▸ ABOUT THIS TASK:
Which lines have the string "turquoise"? Copy all of them from the entries below.

====== SOURCE DATA ======

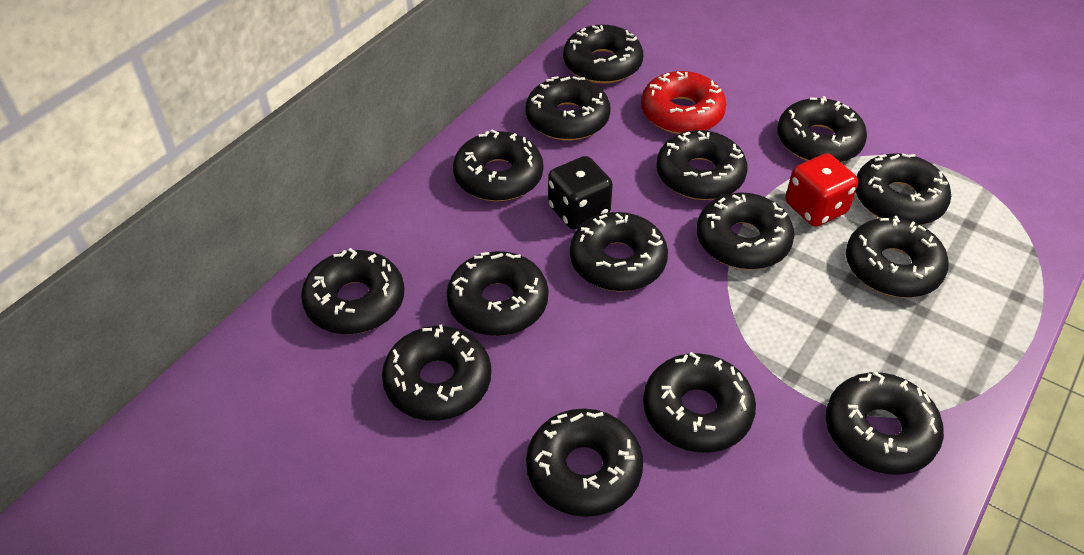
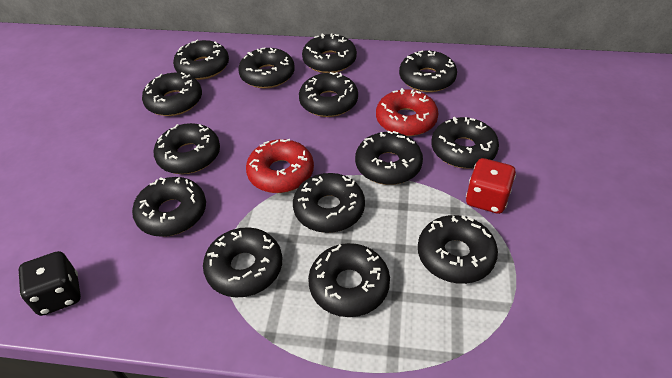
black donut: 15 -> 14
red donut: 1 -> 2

======
====== SOURCE DATA ======

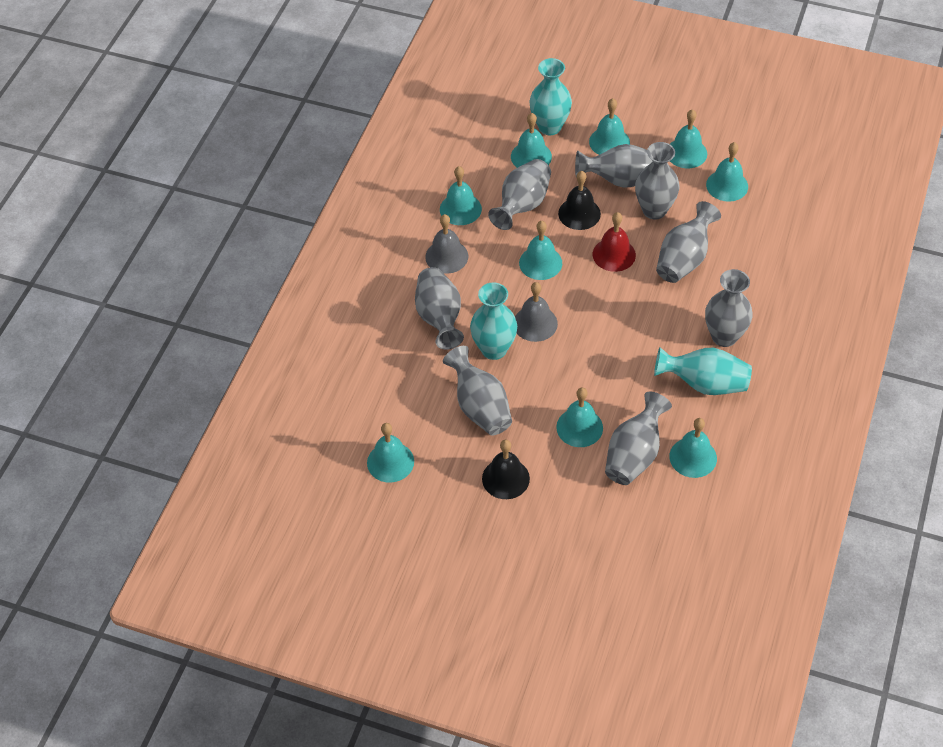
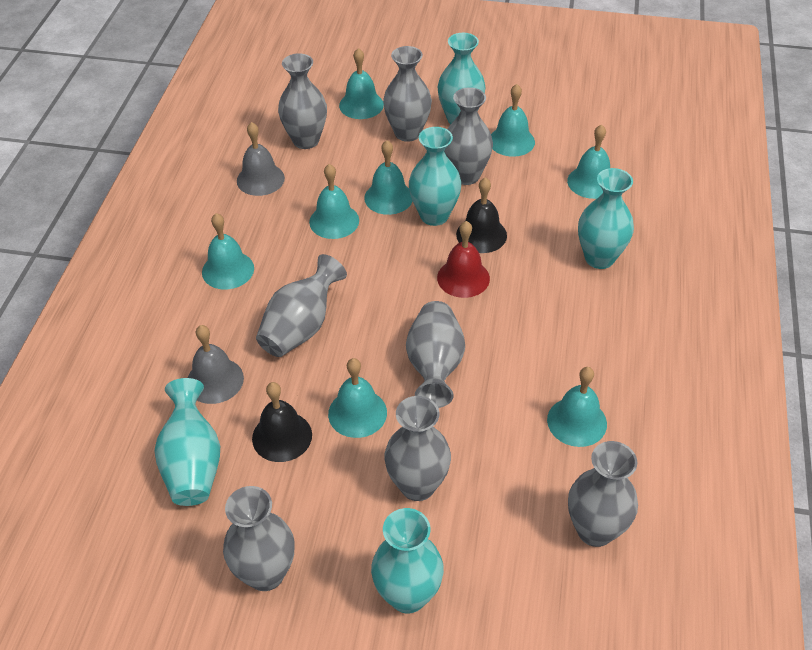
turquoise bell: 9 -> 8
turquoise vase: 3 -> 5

======

▸ RESULT OF THE TASK:
turquoise bell: 9 -> 8
turquoise vase: 3 -> 5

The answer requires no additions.